- _Instructions to follow_:
If a line in the entries includes "slope", show that line.

(Collection entries)
== == ==

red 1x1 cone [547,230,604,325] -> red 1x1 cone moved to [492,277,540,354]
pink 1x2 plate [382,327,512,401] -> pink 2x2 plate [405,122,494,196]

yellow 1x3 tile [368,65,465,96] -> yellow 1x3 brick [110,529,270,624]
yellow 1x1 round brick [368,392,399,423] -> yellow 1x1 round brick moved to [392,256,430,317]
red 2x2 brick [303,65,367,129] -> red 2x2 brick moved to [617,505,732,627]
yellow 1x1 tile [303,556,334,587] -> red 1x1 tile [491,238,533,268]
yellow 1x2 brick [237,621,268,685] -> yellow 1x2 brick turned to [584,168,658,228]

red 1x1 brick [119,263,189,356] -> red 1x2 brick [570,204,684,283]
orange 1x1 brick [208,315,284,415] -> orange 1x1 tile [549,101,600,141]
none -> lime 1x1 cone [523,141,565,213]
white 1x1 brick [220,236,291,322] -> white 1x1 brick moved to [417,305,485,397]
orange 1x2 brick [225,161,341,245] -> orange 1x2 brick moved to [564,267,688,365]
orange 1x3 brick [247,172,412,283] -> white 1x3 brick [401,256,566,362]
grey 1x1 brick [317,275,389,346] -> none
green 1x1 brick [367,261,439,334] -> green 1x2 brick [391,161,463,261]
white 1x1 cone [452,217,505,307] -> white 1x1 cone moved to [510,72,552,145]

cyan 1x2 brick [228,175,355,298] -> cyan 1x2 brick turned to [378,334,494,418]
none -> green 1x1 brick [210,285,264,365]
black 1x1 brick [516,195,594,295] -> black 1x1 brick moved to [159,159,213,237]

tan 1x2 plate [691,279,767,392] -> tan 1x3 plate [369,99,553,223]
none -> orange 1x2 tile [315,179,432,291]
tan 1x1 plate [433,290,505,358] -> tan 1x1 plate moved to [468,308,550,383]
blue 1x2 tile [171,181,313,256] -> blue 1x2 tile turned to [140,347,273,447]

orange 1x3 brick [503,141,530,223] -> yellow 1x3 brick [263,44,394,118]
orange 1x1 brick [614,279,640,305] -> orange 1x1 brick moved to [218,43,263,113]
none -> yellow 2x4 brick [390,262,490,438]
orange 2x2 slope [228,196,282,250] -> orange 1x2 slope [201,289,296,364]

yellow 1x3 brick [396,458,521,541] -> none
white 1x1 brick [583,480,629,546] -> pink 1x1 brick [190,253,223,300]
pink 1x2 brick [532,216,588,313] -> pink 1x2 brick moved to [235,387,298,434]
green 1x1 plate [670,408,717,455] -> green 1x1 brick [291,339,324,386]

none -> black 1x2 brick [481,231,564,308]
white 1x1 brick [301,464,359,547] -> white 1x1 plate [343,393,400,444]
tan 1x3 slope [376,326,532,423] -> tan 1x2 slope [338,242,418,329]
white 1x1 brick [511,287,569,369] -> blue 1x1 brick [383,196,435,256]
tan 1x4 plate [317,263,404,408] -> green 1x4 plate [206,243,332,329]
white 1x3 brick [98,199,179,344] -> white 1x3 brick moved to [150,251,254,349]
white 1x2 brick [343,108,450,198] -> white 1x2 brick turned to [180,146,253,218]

== == ==

- _Completed task_:
orange 2x2 slope [228,196,282,250] -> orange 1x2 slope [201,289,296,364]
tan 1x3 slope [376,326,532,423] -> tan 1x2 slope [338,242,418,329]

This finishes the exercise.